§ **WHAT IS EXPECTED**
For every line in the data below, check for the word "SONAR", then state how many lines have it. Answer with the number only.
****************************************
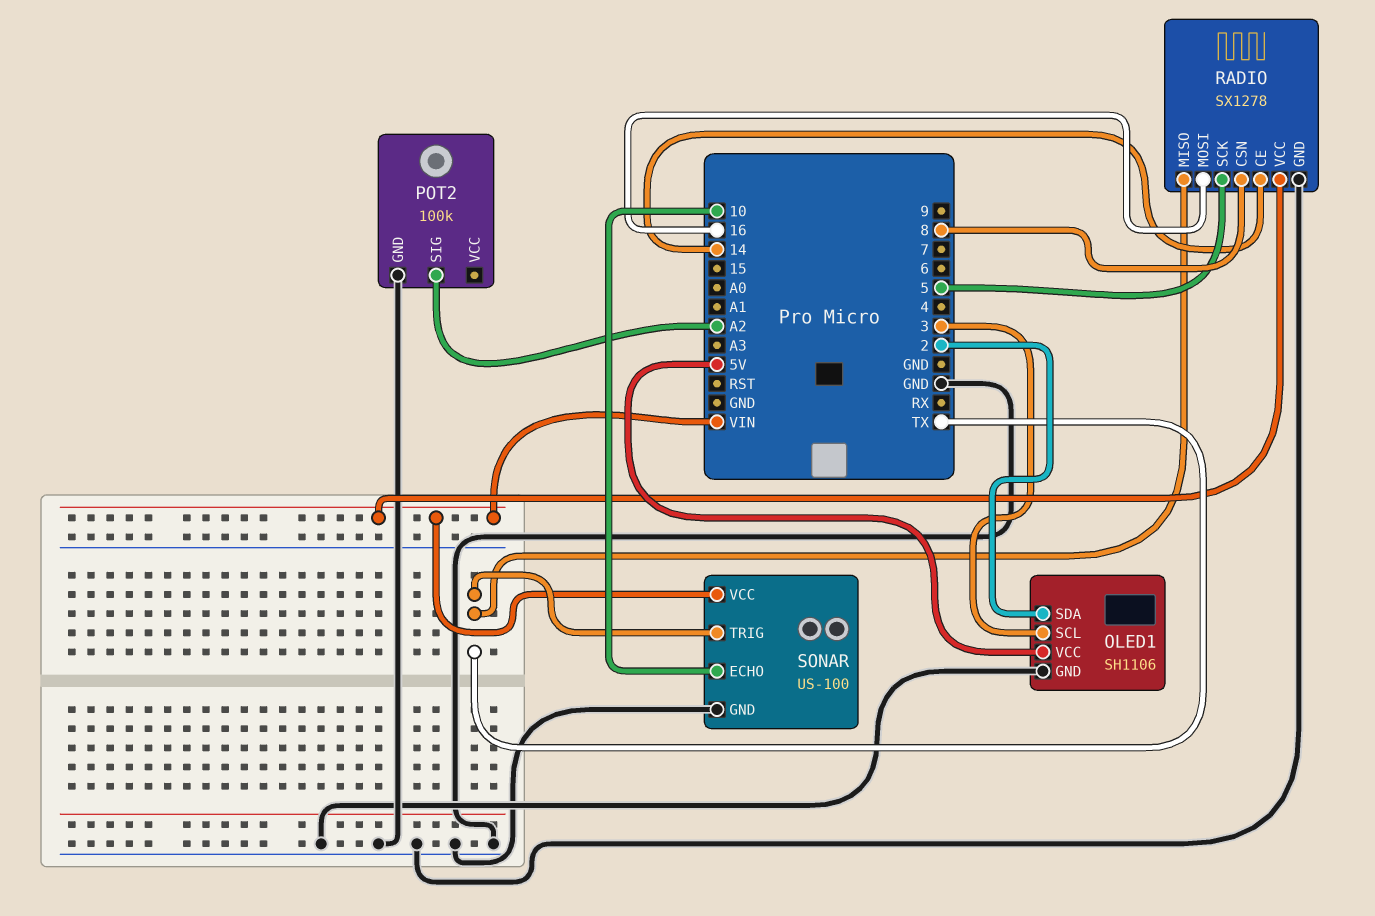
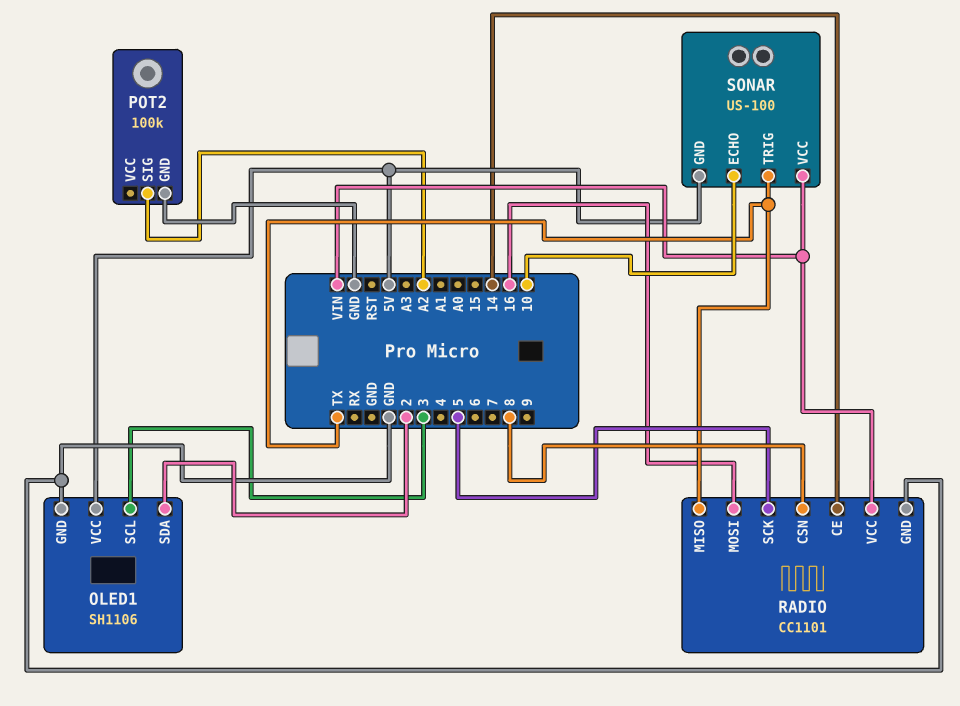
RADIO: SX1278 -> CC1101
SONAR pin GND: GND -> 5V

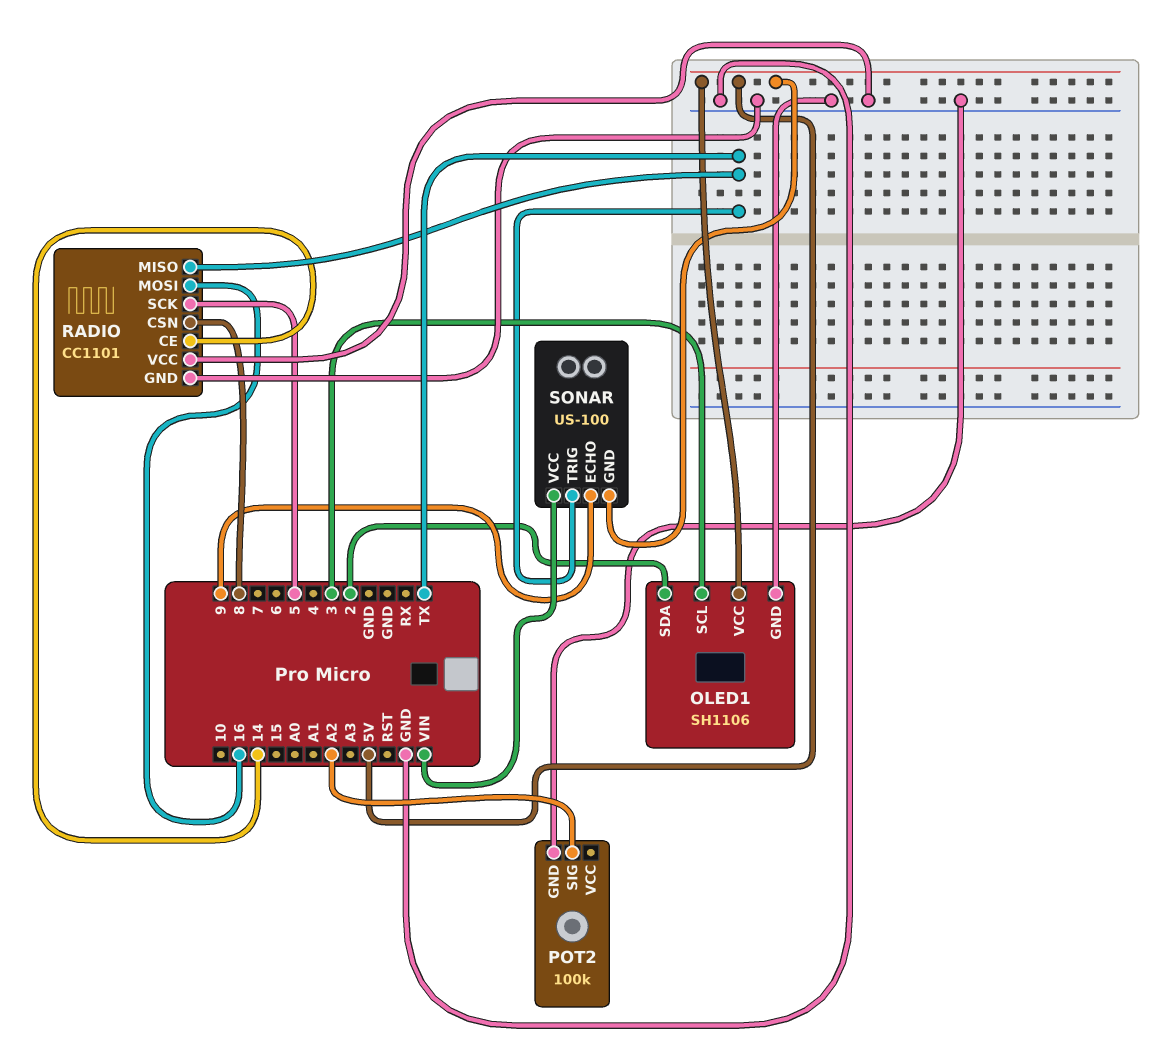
RADIO pin VCC: VIN -> GND
SONAR pin ECHO: 10 -> 9

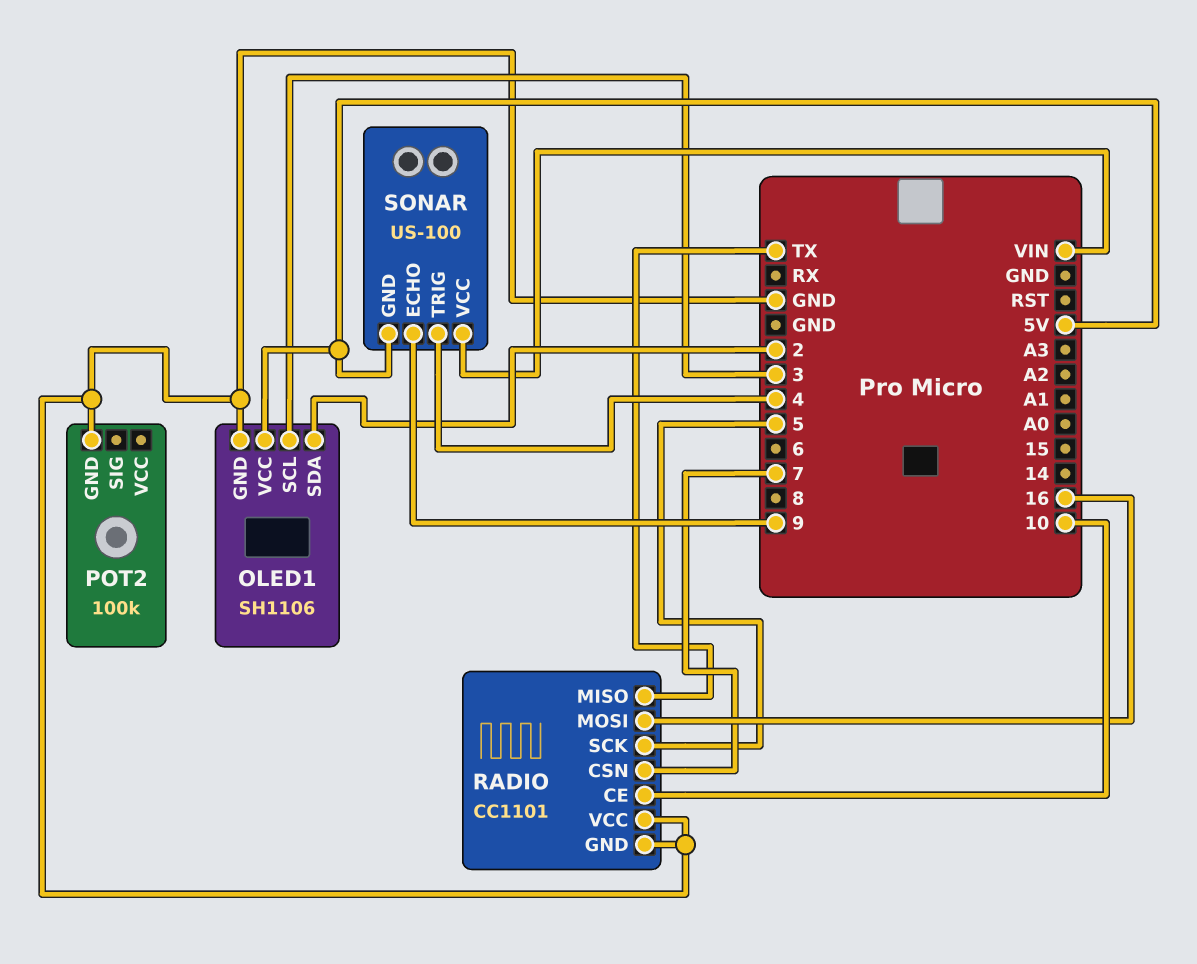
POT2 pin SIG: A2 -> none
RADIO pin CE: 14 -> 10
RADIO pin CSN: 8 -> 7
SONAR pin TRIG: TX -> 4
****************************************
§ **RESPONSE**
3